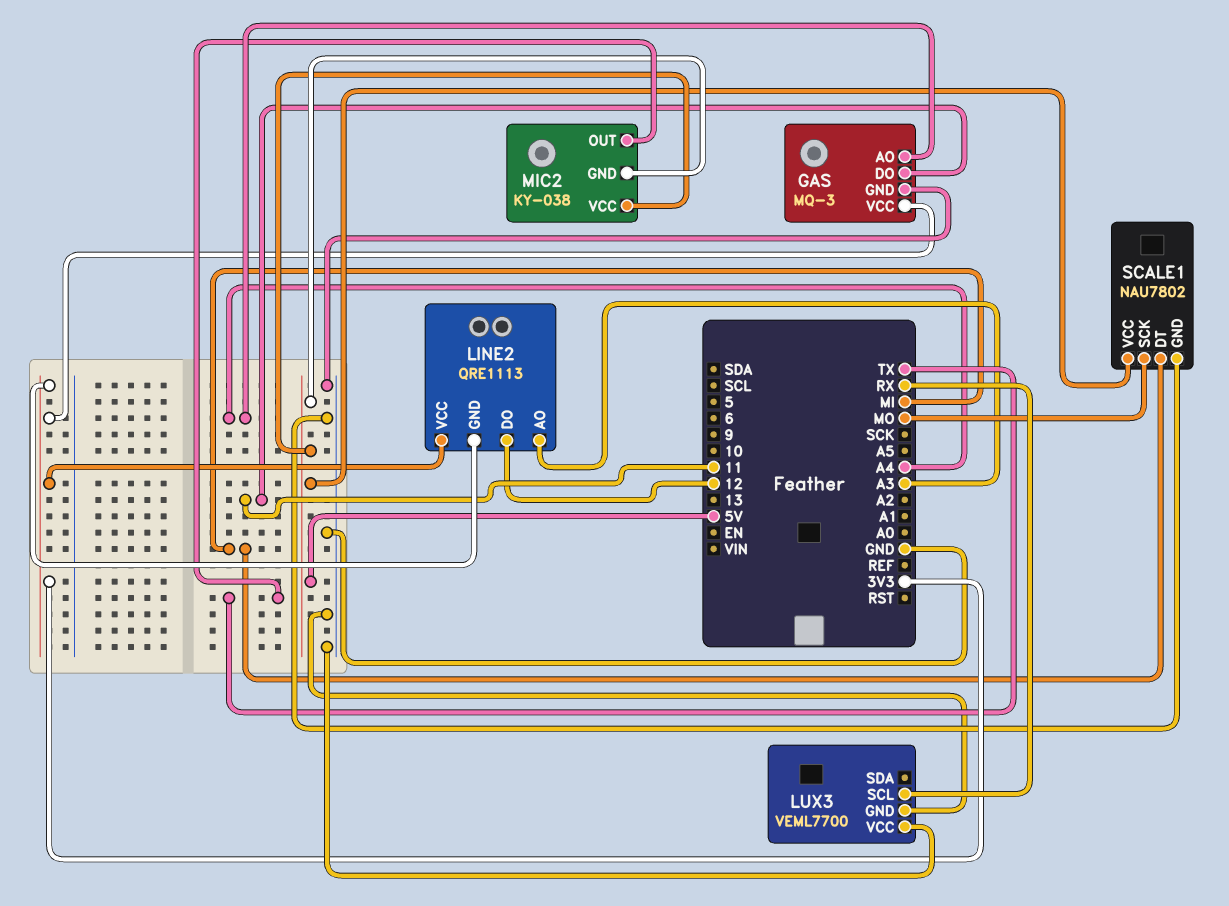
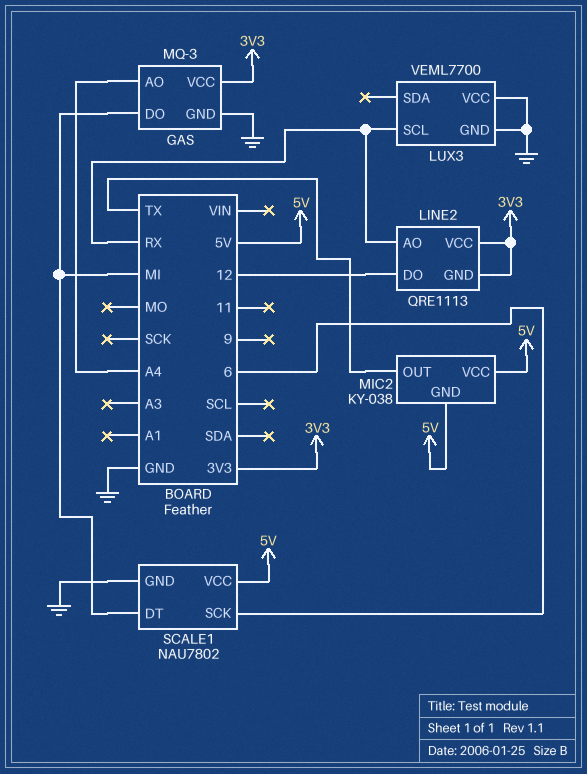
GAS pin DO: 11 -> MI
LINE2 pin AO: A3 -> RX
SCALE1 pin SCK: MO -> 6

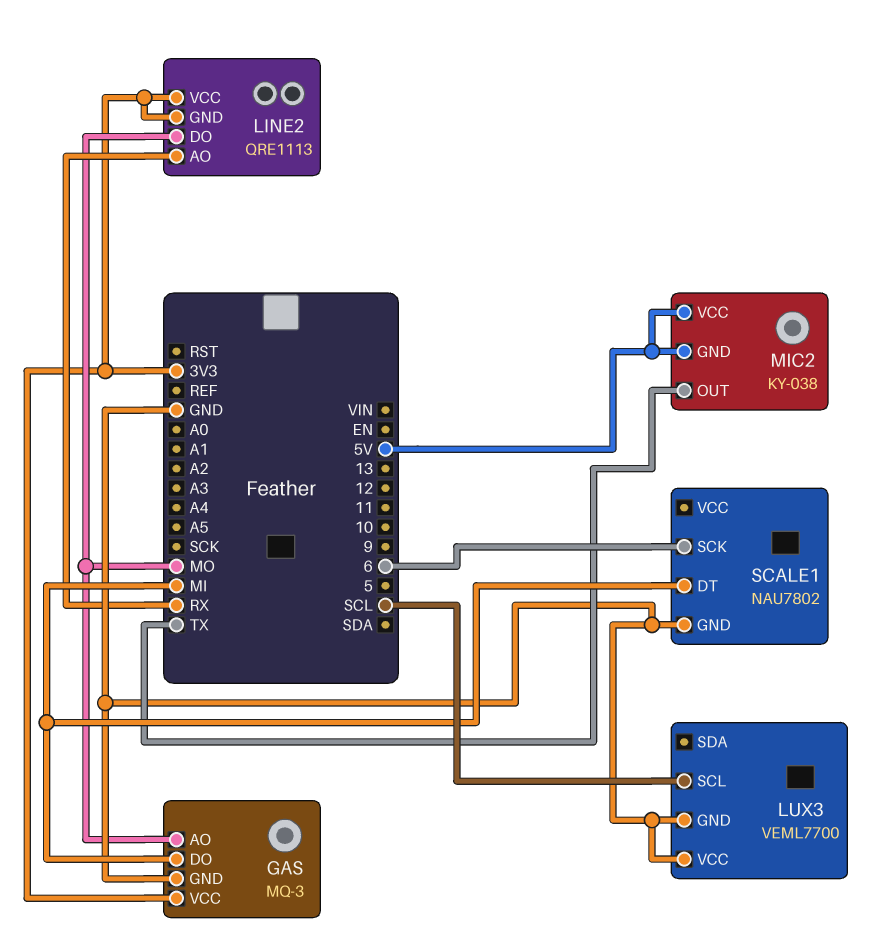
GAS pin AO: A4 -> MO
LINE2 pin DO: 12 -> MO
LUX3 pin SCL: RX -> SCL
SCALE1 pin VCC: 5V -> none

********

* What is needed
Everything in the entries above should be printed again exactly, apart from the pictures.

* Task response
GAS pin DO: 11 -> MI
LINE2 pin AO: A3 -> RX
SCALE1 pin SCK: MO -> 6

GAS pin AO: A4 -> MO
LINE2 pin DO: 12 -> MO
LUX3 pin SCL: RX -> SCL
SCALE1 pin VCC: 5V -> none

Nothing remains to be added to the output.